* _What to produce_:
Reproduce the records below, changing every "chest of drawers" to "dresser" and leaving all other text as it is. Omit the pictures from your answer.

* _Data for this task_:
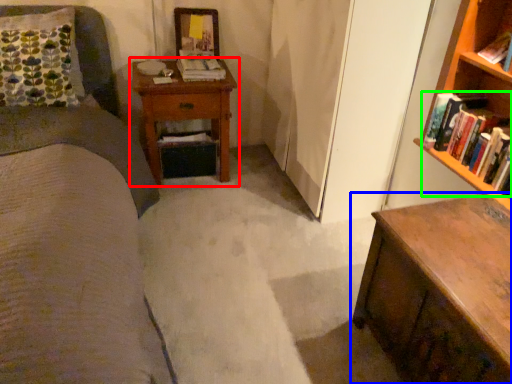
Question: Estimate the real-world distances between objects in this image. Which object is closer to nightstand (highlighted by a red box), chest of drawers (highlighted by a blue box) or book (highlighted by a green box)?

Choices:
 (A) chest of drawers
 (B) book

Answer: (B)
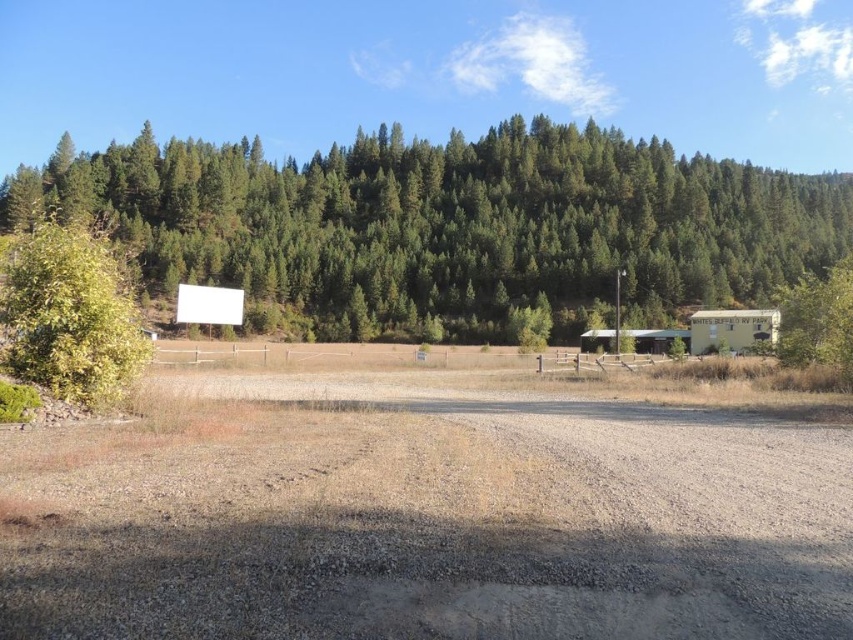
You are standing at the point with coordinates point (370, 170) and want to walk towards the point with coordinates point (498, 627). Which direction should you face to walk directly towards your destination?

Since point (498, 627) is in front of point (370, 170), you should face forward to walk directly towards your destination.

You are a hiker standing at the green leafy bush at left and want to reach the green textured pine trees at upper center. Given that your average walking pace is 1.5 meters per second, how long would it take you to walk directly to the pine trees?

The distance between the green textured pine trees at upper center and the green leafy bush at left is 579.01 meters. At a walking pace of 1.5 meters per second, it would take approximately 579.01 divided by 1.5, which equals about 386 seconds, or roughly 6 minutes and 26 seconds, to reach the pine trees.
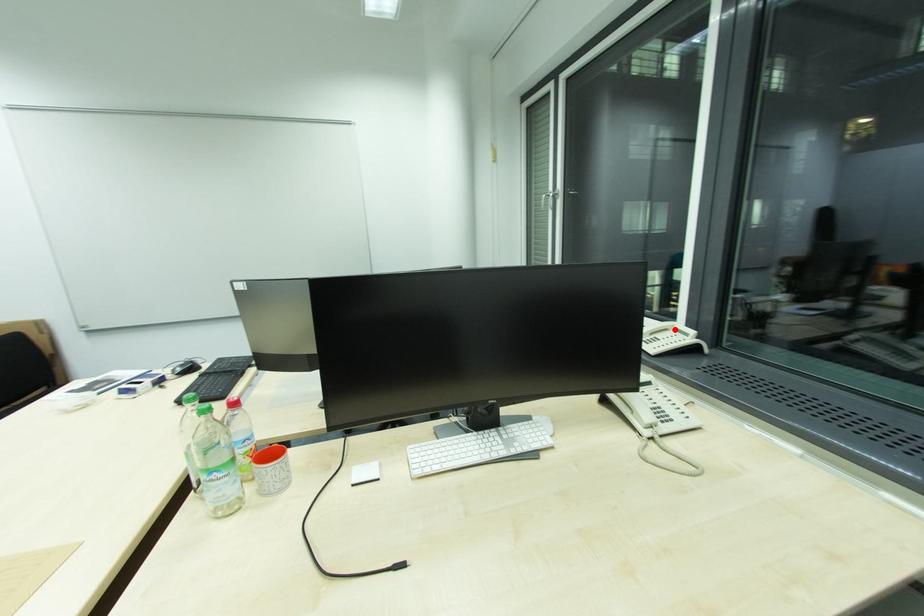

* _Response below_:
Question: Estimate the real-world distances between objects in this image. Which object is closer to nightstand (highlighted by a red box), dresser (highlighted by a blue box) or book (highlighted by a green box)?

Choices:
 (A) dresser
 (B) book

Answer: (B)
You are standing at the point with coordinates point (370, 170) and want to walk towards the point with coordinates point (498, 627). Which direction should you face to walk directly towards your destination?

Since point (498, 627) is in front of point (370, 170), you should face forward to walk directly towards your destination.

You are a hiker standing at the green leafy bush at left and want to reach the green textured pine trees at upper center. Given that your average walking pace is 1.5 meters per second, how long would it take you to walk directly to the pine trees?

The distance between the green textured pine trees at upper center and the green leafy bush at left is 579.01 meters. At a walking pace of 1.5 meters per second, it would take approximately 579.01 divided by 1.5, which equals about 386 seconds, or roughly 6 minutes and 26 seconds, to reach the pine trees.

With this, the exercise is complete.